- GOAL OF THE EXERCISE -
Once you reach the line containing "(328, 368) = (393, 470): white brush -> none" in the entries below, write out that line and each one after it down to the line containing "(575, 211) = (833, 236): purple", exactly and with nothing added.

- INFORMATION SHOWN -
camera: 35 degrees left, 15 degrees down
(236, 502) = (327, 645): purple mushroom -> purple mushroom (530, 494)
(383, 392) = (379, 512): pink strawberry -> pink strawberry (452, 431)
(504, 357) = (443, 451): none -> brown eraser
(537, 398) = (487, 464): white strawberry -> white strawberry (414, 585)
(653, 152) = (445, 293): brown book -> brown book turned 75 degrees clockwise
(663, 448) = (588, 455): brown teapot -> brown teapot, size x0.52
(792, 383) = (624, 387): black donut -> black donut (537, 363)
==
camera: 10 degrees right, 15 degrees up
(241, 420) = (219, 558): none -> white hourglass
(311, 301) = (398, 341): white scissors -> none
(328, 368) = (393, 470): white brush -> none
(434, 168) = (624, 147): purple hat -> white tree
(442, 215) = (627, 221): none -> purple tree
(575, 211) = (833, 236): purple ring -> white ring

- EXERCISE RESULT -
(328, 368) = (393, 470): white brush -> none
(434, 168) = (624, 147): purple hat -> white tree
(442, 215) = (627, 221): none -> purple tree
(575, 211) = (833, 236): purple ring -> white ring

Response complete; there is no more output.